### DATA TO PROCESS:
::::::::::

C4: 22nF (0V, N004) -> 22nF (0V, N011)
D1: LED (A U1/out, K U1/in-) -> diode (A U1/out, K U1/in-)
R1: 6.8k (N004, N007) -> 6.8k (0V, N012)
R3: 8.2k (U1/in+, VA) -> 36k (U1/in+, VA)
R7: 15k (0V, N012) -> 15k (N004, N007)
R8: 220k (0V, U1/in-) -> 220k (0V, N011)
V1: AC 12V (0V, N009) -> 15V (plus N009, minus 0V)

::::::::::

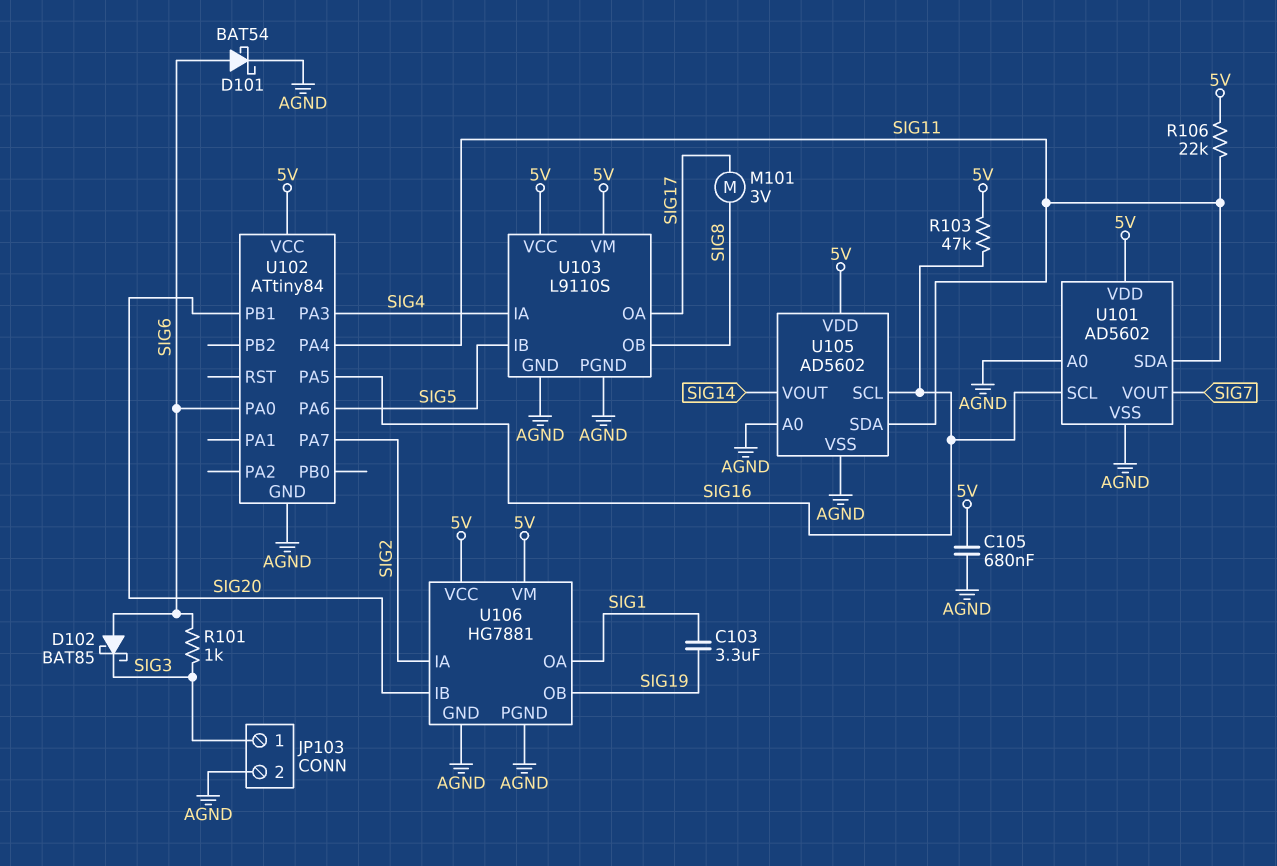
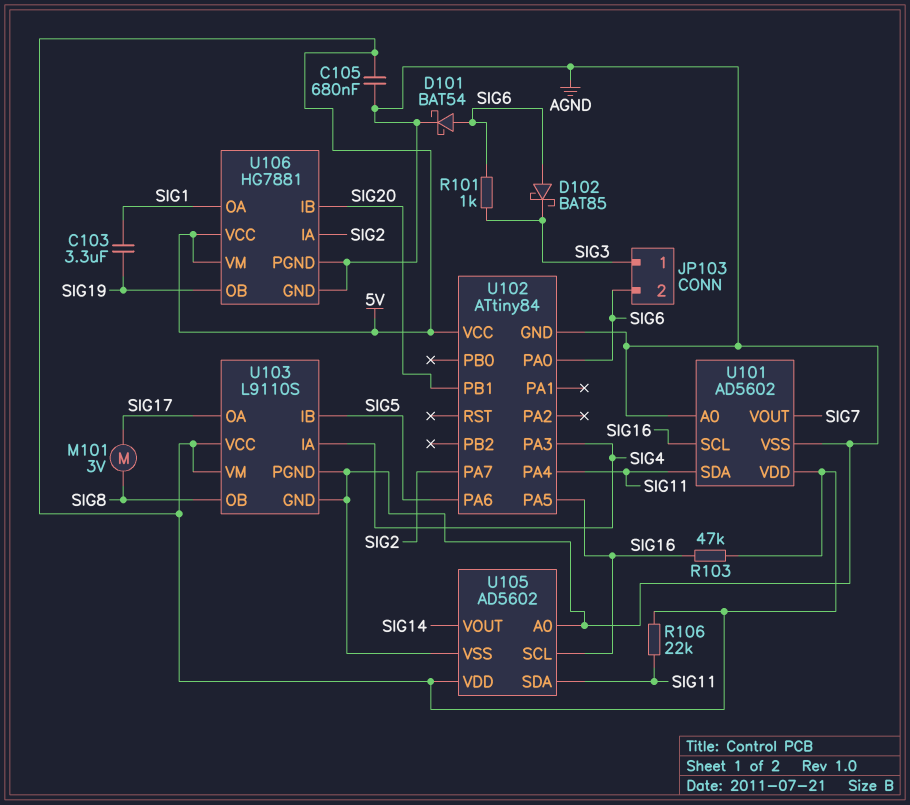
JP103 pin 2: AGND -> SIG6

::::::::::

Take the lines above from the one containing "C4: 22nF (0V, N004) -> 22nF (0V, N011)" to the one containing "V1: AC 12V (0V, N009)" and retype them exactly, both ends included, with nothing added.

### TASK OUTPUT:
C4: 22nF (0V, N004) -> 22nF (0V, N011)
D1: LED (A U1/out, K U1/in-) -> diode (A U1/out, K U1/in-)
R1: 6.8k (N004, N007) -> 6.8k (0V, N012)
R3: 8.2k (U1/in+, VA) -> 36k (U1/in+, VA)
R7: 15k (0V, N012) -> 15k (N004, N007)
R8: 220k (0V, U1/in-) -> 220k (0V, N011)
V1: AC 12V (0V, N009) -> 15V (plus N009, minus 0V)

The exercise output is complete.